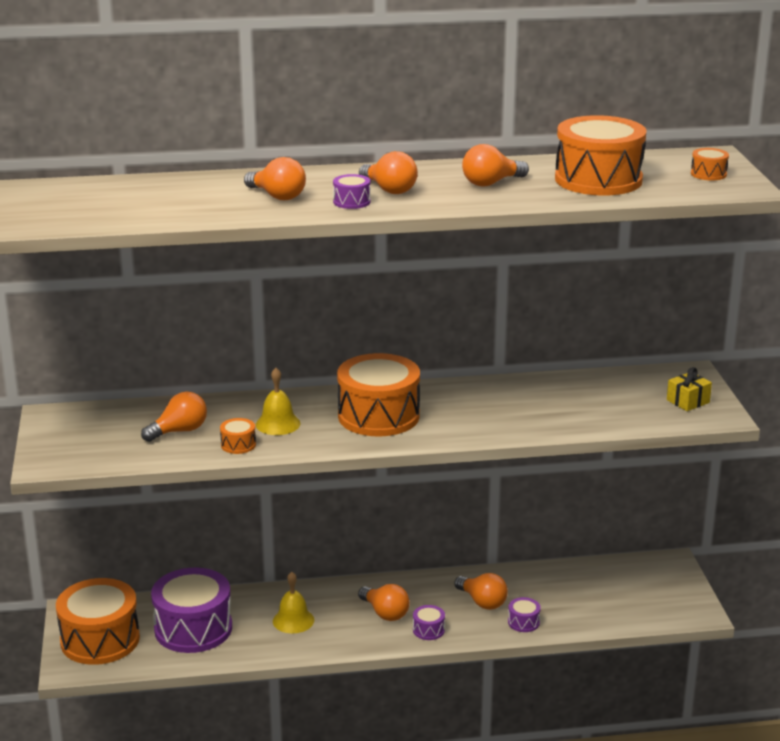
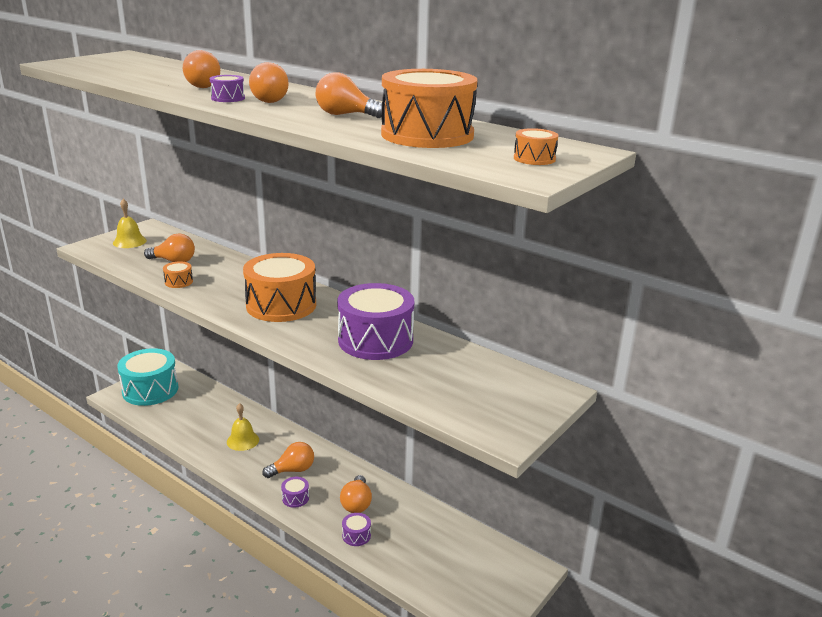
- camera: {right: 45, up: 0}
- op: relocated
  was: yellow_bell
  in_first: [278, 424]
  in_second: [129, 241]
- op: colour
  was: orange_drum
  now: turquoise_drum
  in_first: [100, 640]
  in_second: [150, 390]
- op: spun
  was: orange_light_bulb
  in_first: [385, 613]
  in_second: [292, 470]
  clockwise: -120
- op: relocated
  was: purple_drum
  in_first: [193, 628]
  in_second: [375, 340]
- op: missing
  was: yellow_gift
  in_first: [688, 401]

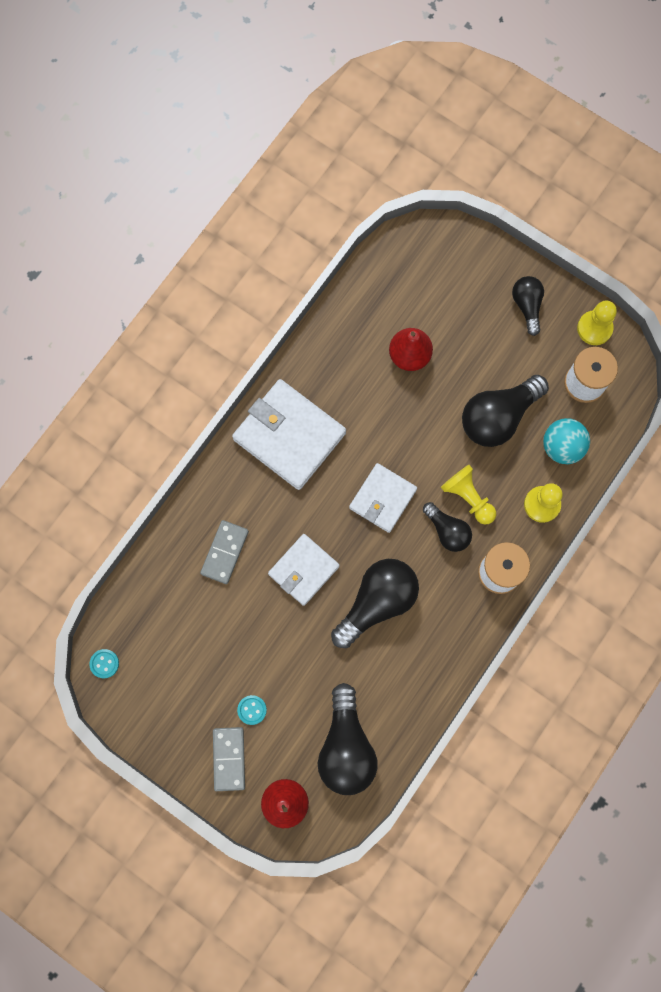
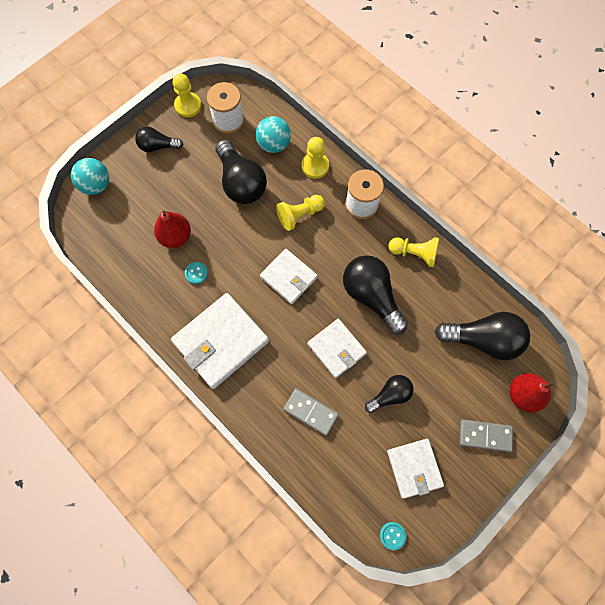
- camera: {right: -80, up: -5}
- op: appeared
  now: turquoise_ball
  in_second: [96, 185]
- op: relocated
  was: turquoise_button
  in_first: [252, 710]
  in_second: [196, 273]
- op: relocated
  was: black_light_bulb
  in_first: [447, 531]
  in_second: [390, 395]
- op: appeared
  now: white_wallet
  in_second: [414, 468]
- op: appeared
  now: yellow_pawn
  in_second: [414, 253]

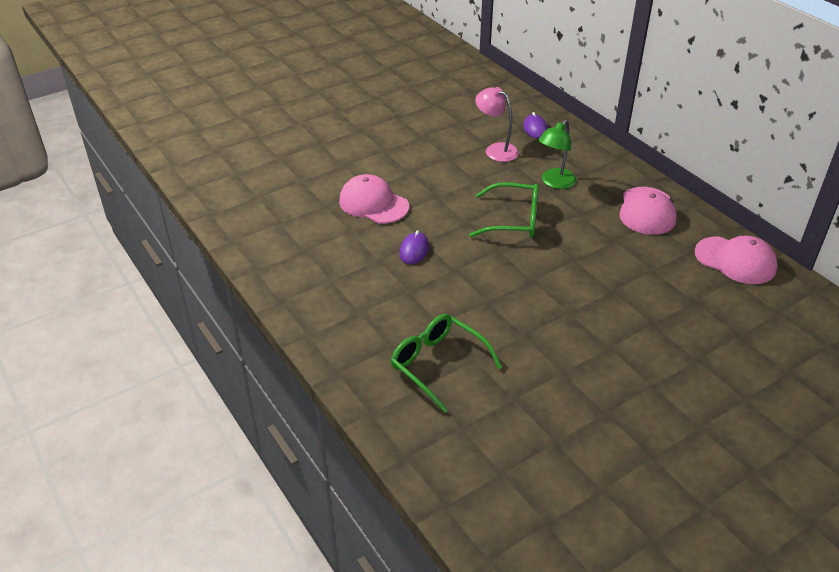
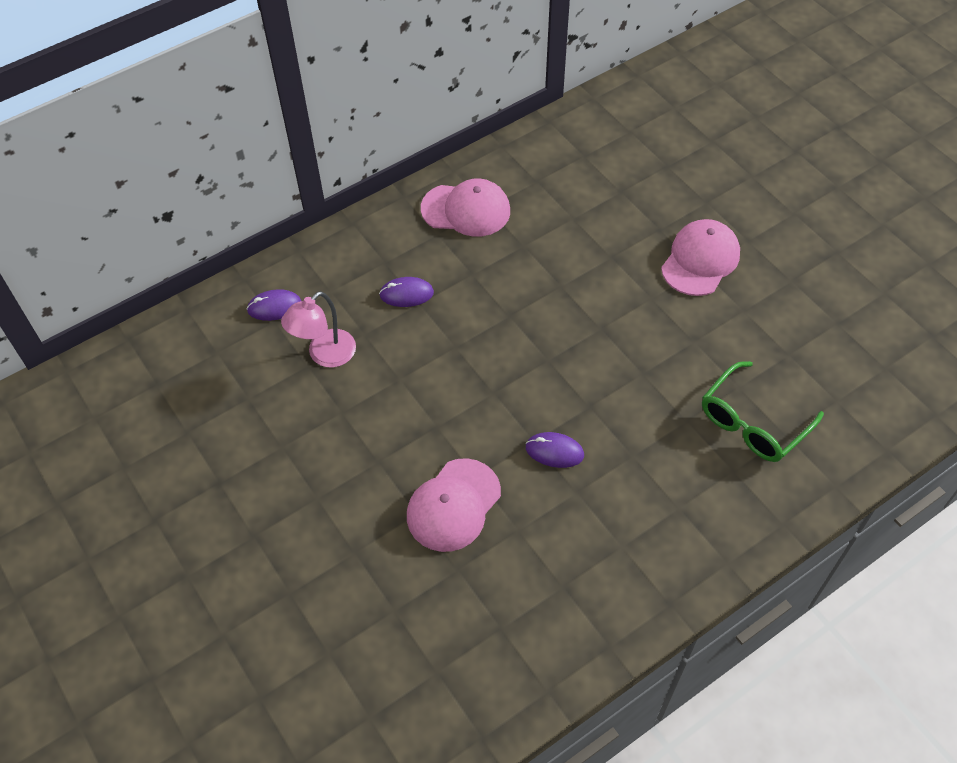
- camera: {right: -90, up: 15}
- op: exchanged
  was: green_lamp
  now: purple_mouse
  in_first: [554, 183]
  in_second: [406, 294]
- op: relocated
  was: pink_cap
  in_first: [735, 260]
  in_second: [700, 260]
- op: missing
  was: green_glasses
  in_first: [513, 220]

Task prompt →
Print only the lines from the line that contains "in_second: [414, 253]" to the final line of the data, inclusive. Pictures stay out.

Answer section →
  in_second: [414, 253]

- camera: {right: -90, up: 15}
- op: exchanged
  was: green_lamp
  now: purple_mouse
  in_first: [554, 183]
  in_second: [406, 294]
- op: relocated
  was: pink_cap
  in_first: [735, 260]
  in_second: [700, 260]
- op: missing
  was: green_glasses
  in_first: [513, 220]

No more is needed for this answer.